## Exercise
Exclude all pictures, then copy each of the records exactly as written.

## Exercise materials
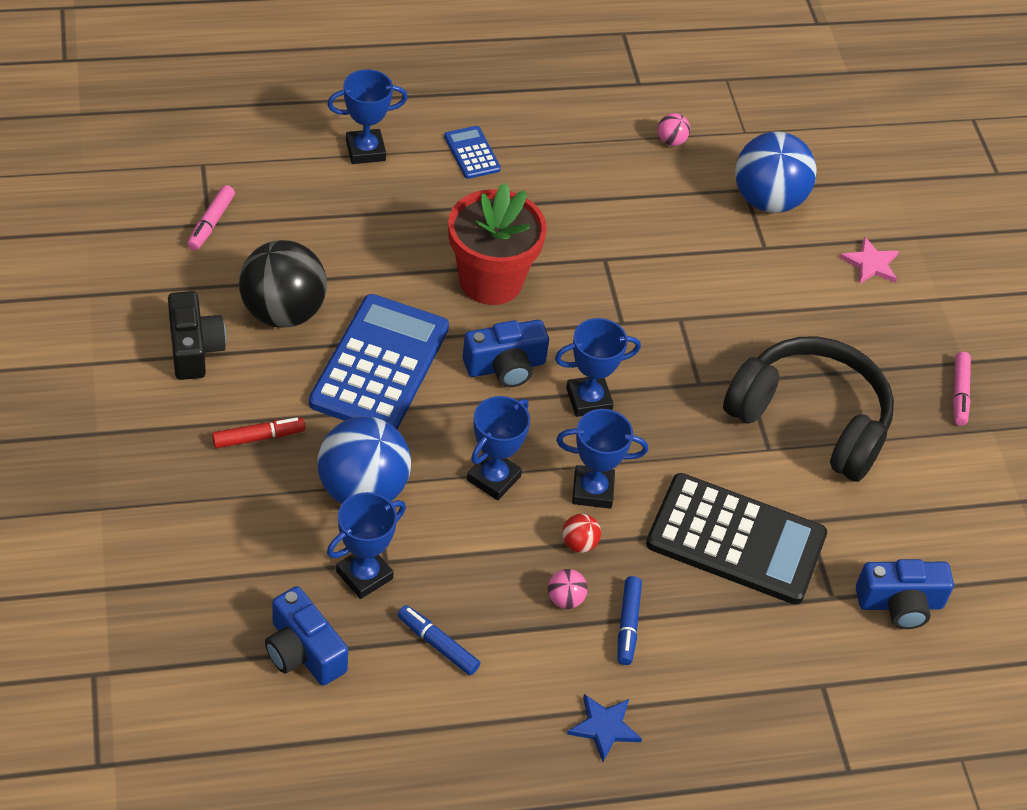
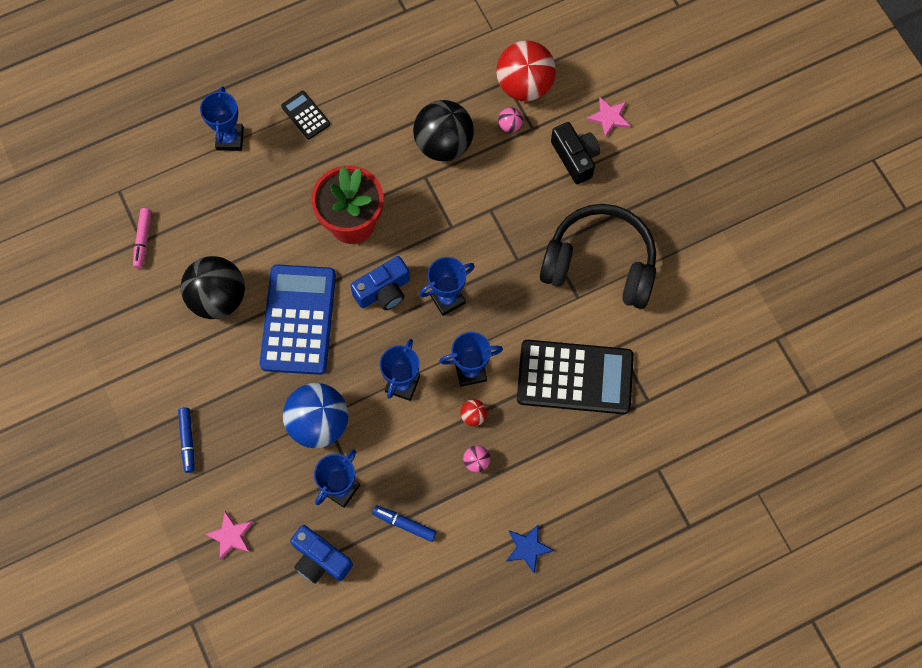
camera: 10 degrees left, 20 degrees up
(191, 586) = (231, 536): none -> pink star
(194, 348) = (168, 349): black camera -> black camera (575, 158)
(258, 437) = (236, 406): red marker -> none
(365, 150) = (230, 139): blue trophy -> blue trophy turned 60 degrees counterclockwise
(472, 153) = (305, 115): blue calculator -> black calculator
(628, 625) = (522, 467): blue marker -> blue marker (187, 441)
(641, 232) = (443, 144): none -> black ball
(671, 141) = (443, 56): pink ball -> pink ball (510, 125)
(768, 200) = (524, 85): blue ball -> red ball
(900, 604) = (693, 390): blue camera -> none
(959, 393) = (694, 207): pink marker -> none

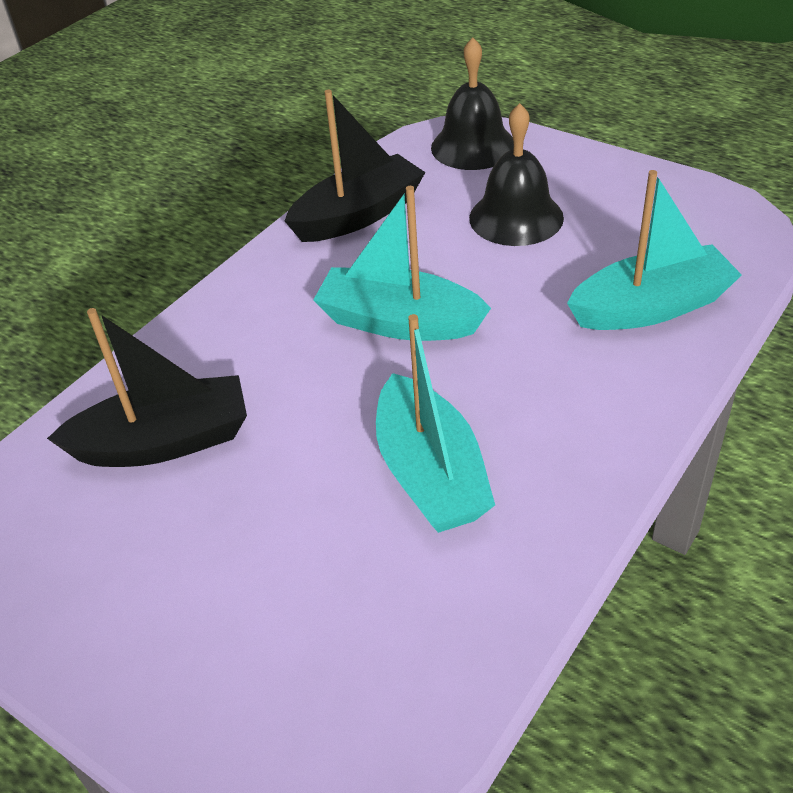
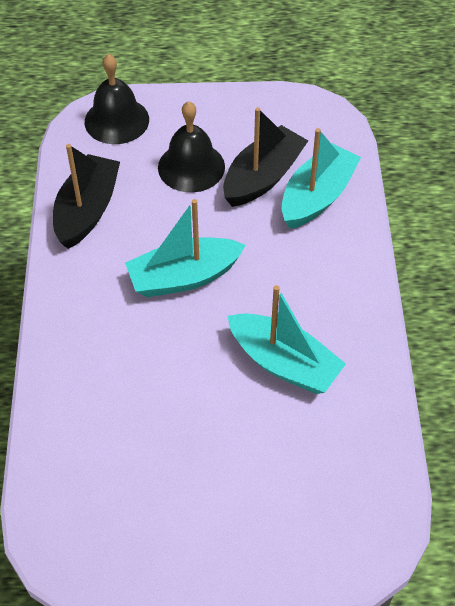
camera: 40 degrees left, 10 degrees up
(165, 442) = (115, 430): black boat -> black boat (263, 177)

## Output below
camera: 10 degrees left, 20 degrees up
(191, 586) = (231, 536): none -> pink star
(194, 348) = (168, 349): black camera -> black camera (575, 158)
(258, 437) = (236, 406): red marker -> none
(365, 150) = (230, 139): blue trophy -> blue trophy turned 60 degrees counterclockwise
(472, 153) = (305, 115): blue calculator -> black calculator
(628, 625) = (522, 467): blue marker -> blue marker (187, 441)
(641, 232) = (443, 144): none -> black ball
(671, 141) = (443, 56): pink ball -> pink ball (510, 125)
(768, 200) = (524, 85): blue ball -> red ball
(900, 604) = (693, 390): blue camera -> none
(959, 393) = (694, 207): pink marker -> none

camera: 40 degrees left, 10 degrees up
(165, 442) = (115, 430): black boat -> black boat (263, 177)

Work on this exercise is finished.